#### [Supplied entries]
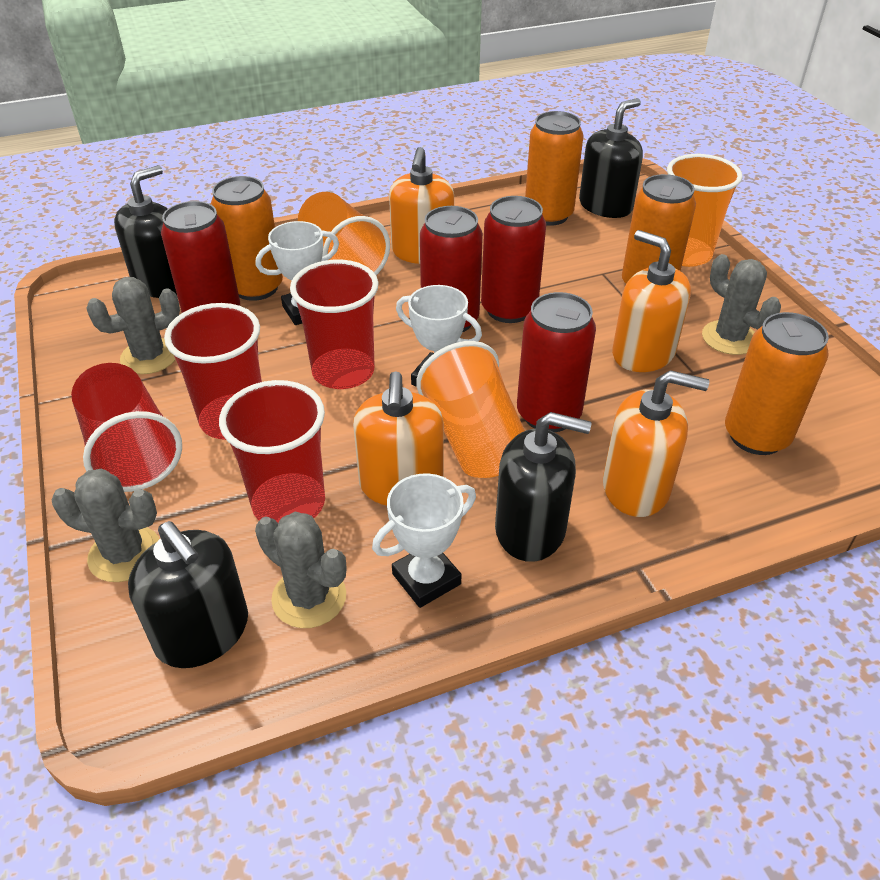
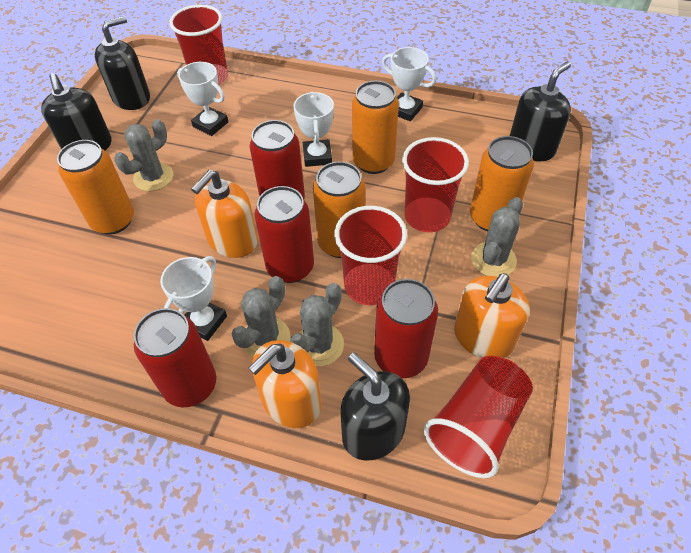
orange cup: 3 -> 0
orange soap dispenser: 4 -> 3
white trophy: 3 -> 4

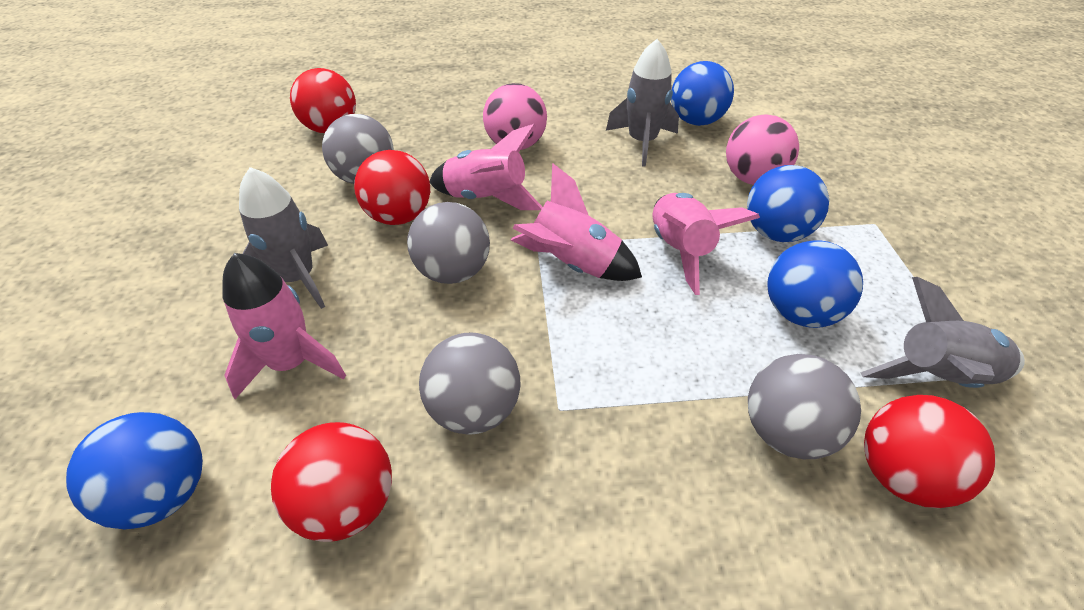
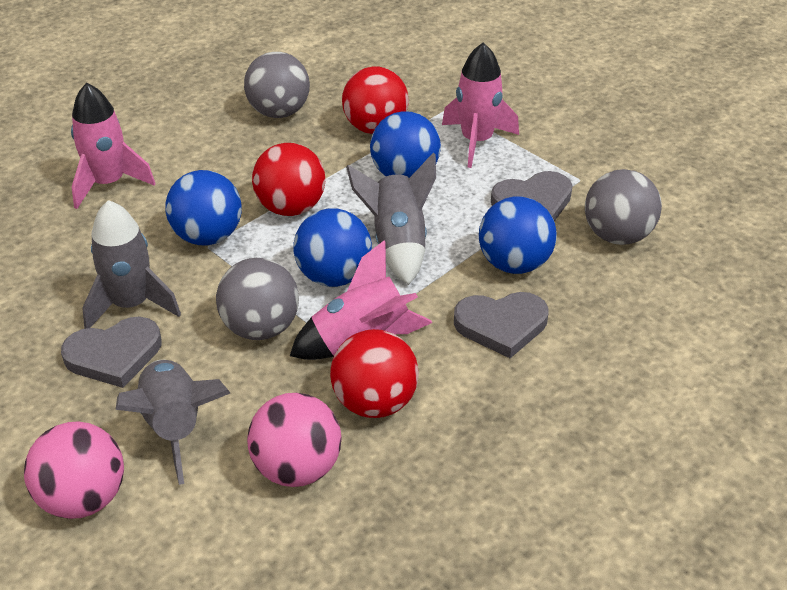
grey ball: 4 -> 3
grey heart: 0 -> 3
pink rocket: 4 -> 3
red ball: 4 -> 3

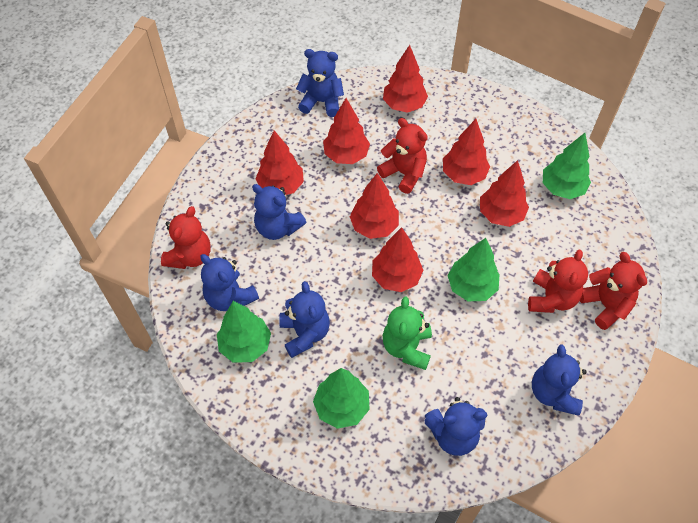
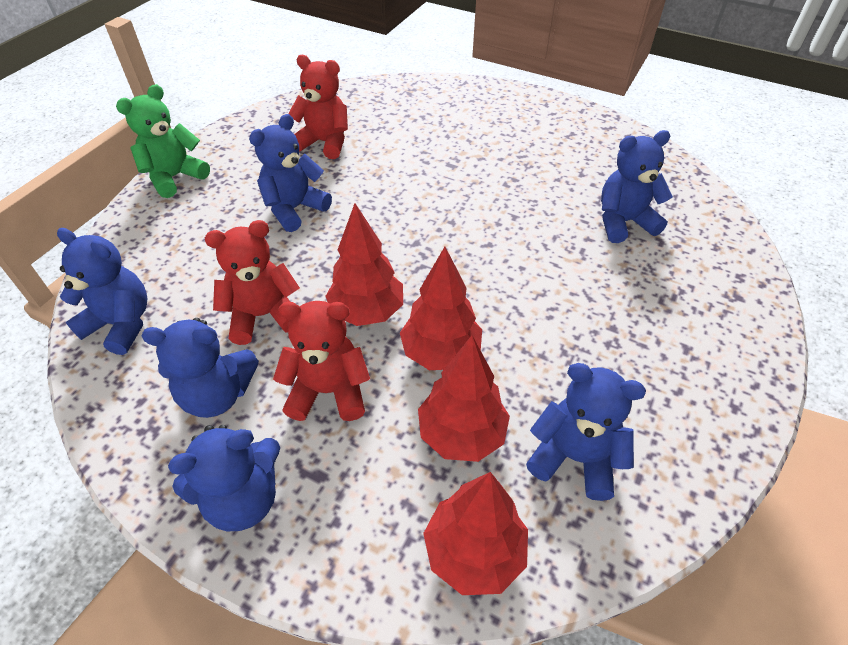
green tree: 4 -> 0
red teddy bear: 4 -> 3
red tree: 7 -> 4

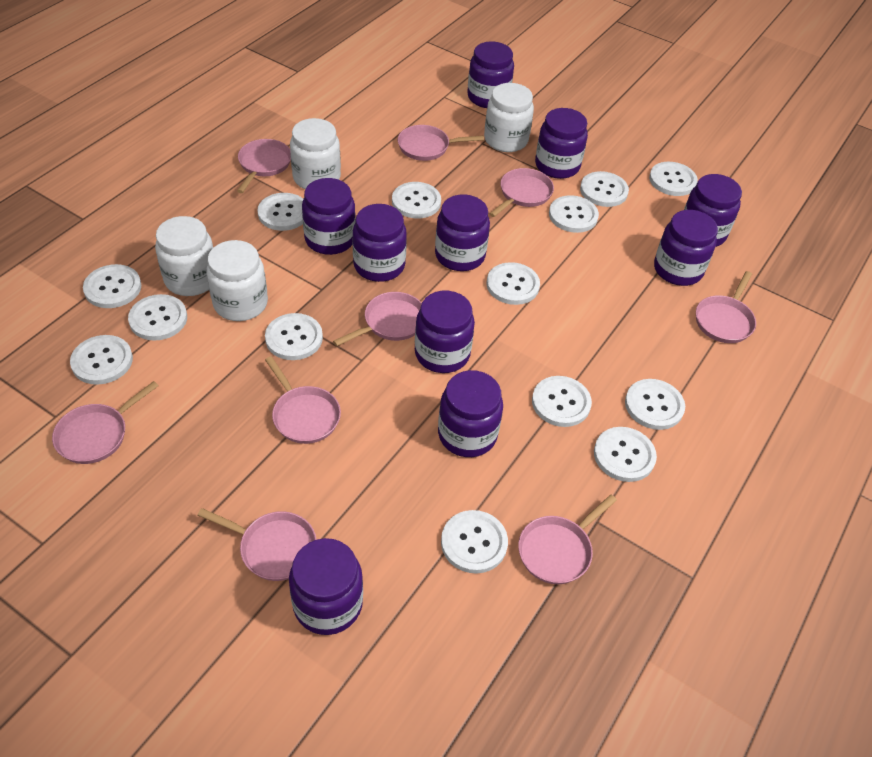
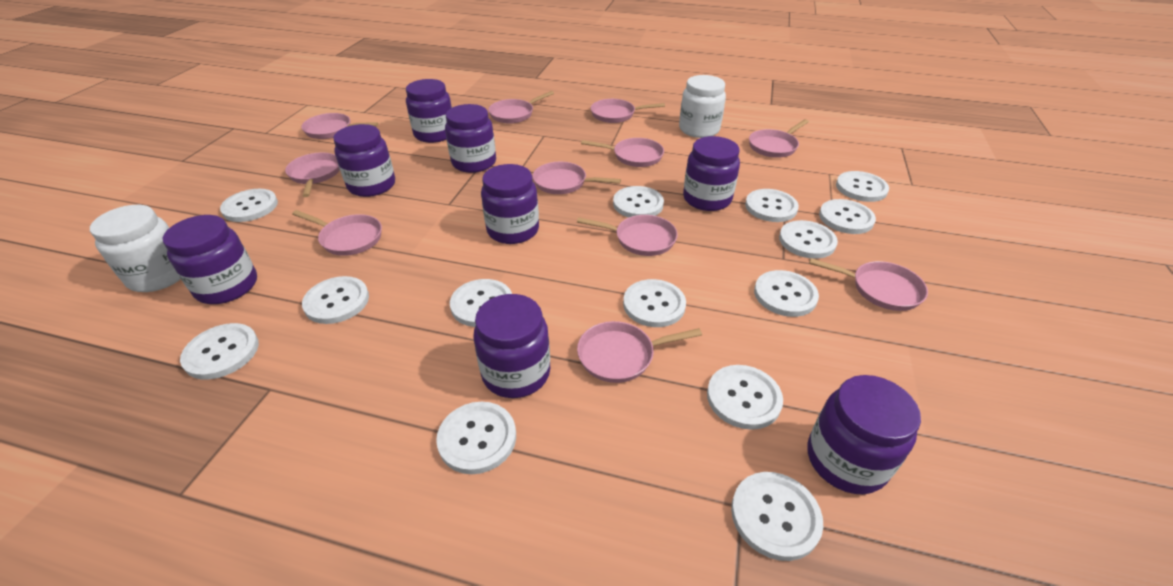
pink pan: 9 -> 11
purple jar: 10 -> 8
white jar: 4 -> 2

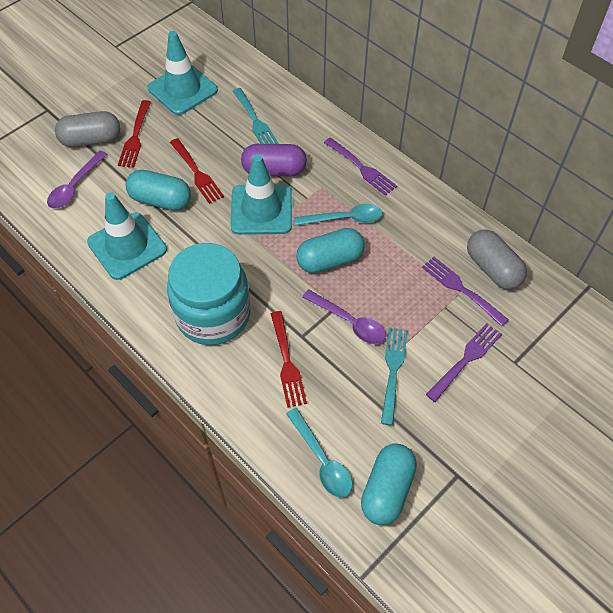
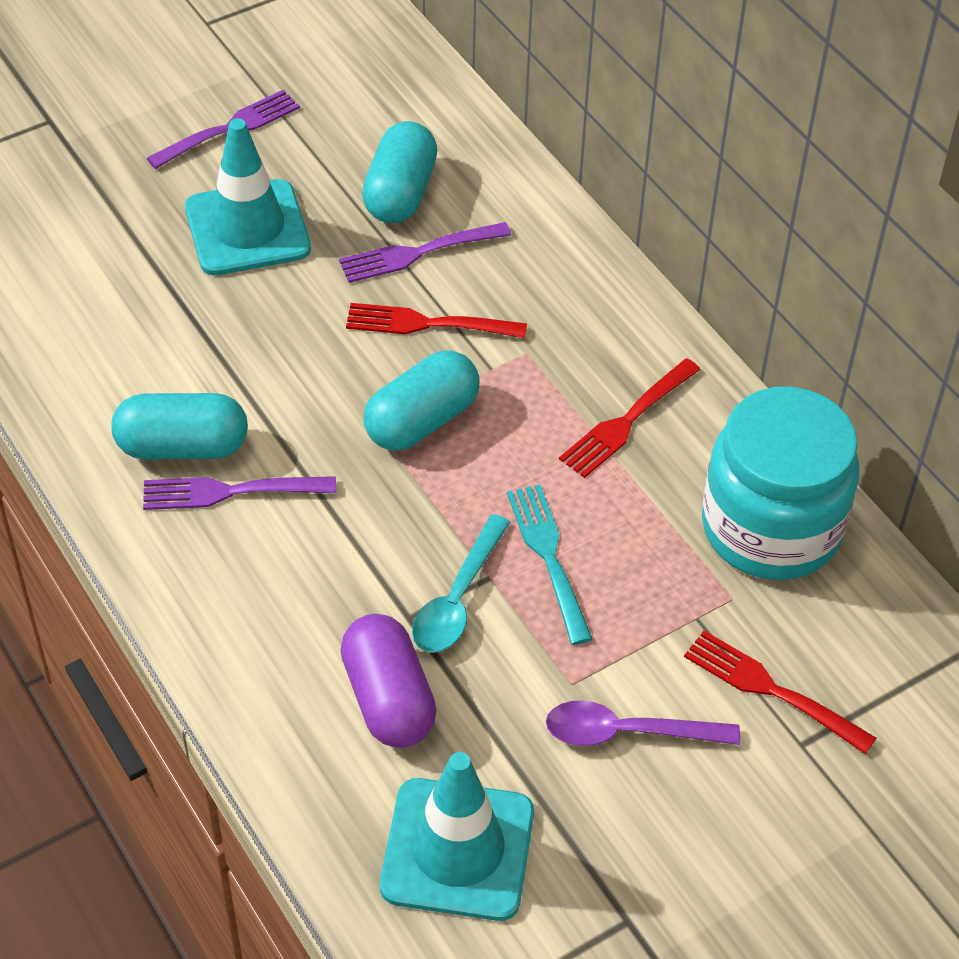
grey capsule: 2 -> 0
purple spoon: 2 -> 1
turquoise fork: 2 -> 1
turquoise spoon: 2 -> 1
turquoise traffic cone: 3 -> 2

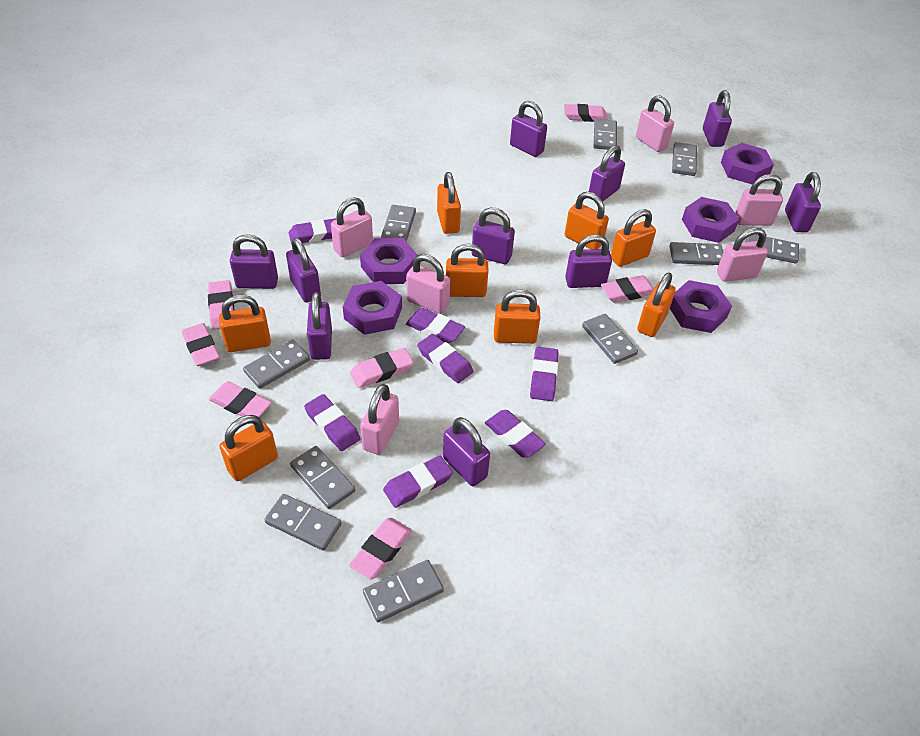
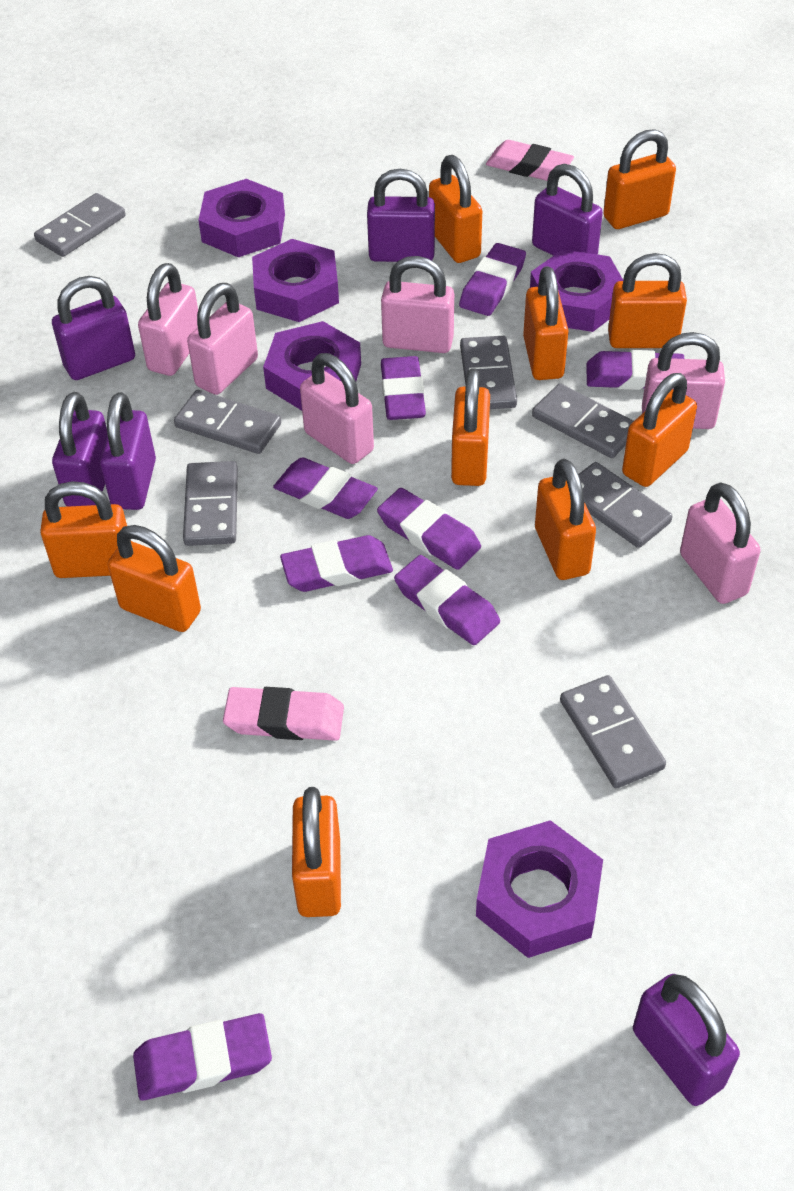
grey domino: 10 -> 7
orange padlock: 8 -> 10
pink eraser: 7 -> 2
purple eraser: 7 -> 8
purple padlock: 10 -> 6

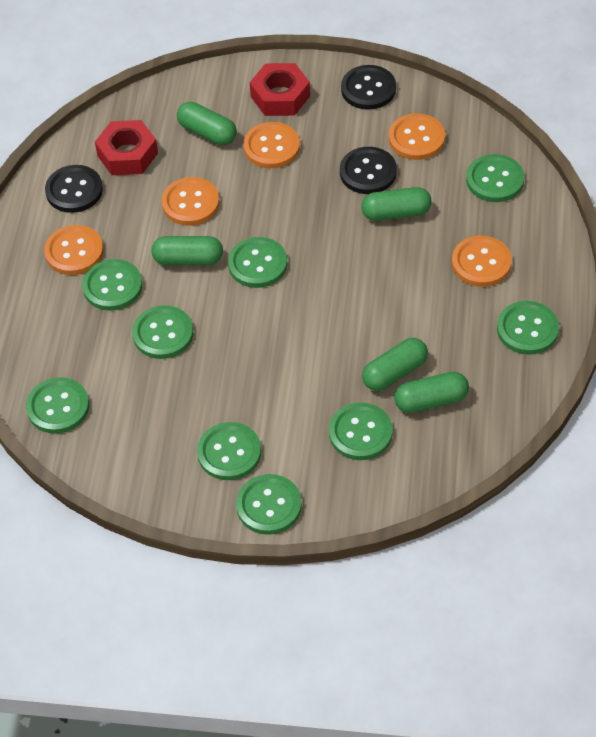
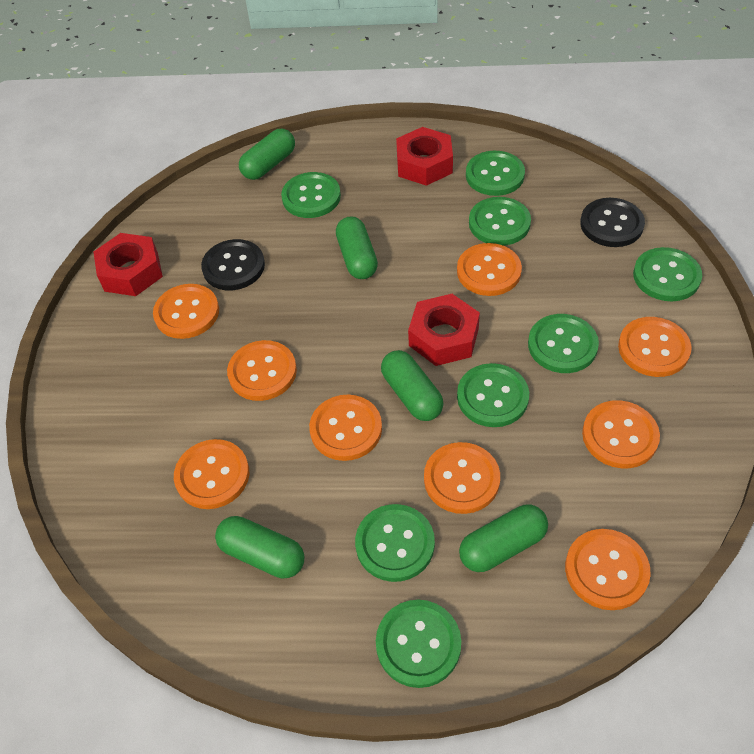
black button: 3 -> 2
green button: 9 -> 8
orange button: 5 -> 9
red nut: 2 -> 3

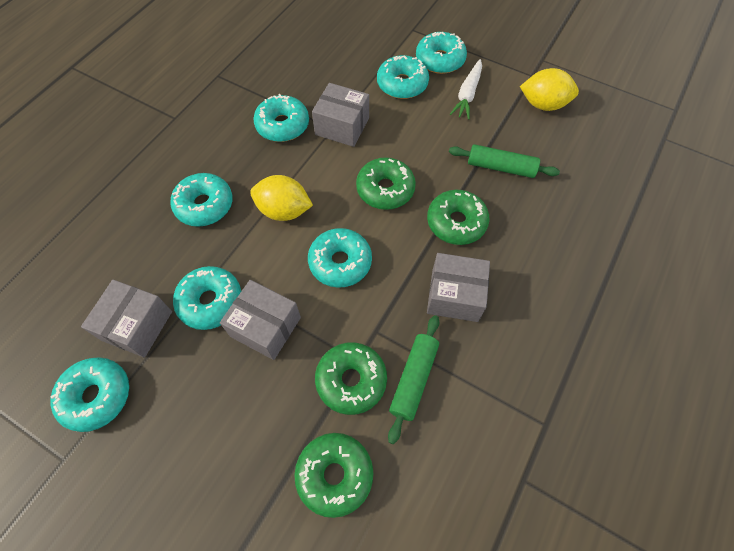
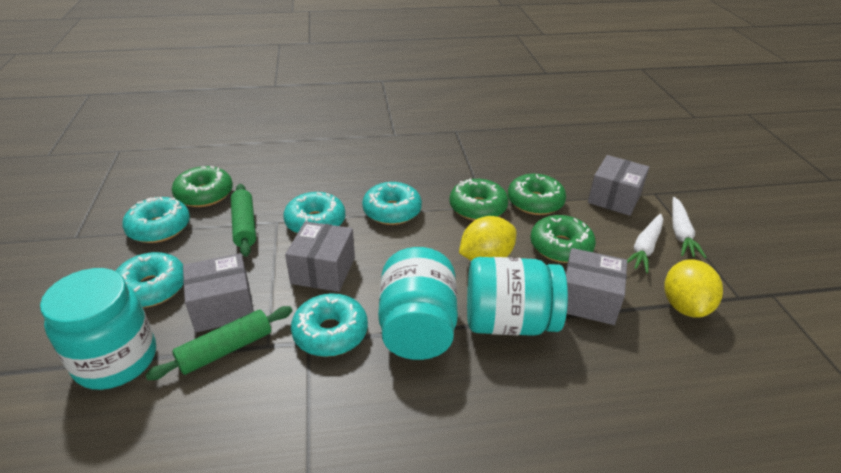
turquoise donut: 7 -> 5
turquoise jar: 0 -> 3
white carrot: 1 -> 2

#### [Directions]
Reproduce the material above in full and without alteration, but skip all pictures.

#### [Answer box]
orange cup: 3 -> 0
orange soap dispenser: 4 -> 3
white trophy: 3 -> 4

grey ball: 4 -> 3
grey heart: 0 -> 3
pink rocket: 4 -> 3
red ball: 4 -> 3

green tree: 4 -> 0
red teddy bear: 4 -> 3
red tree: 7 -> 4

pink pan: 9 -> 11
purple jar: 10 -> 8
white jar: 4 -> 2

grey capsule: 2 -> 0
purple spoon: 2 -> 1
turquoise fork: 2 -> 1
turquoise spoon: 2 -> 1
turquoise traffic cone: 3 -> 2

grey domino: 10 -> 7
orange padlock: 8 -> 10
pink eraser: 7 -> 2
purple eraser: 7 -> 8
purple padlock: 10 -> 6

black button: 3 -> 2
green button: 9 -> 8
orange button: 5 -> 9
red nut: 2 -> 3

turquoise donut: 7 -> 5
turquoise jar: 0 -> 3
white carrot: 1 -> 2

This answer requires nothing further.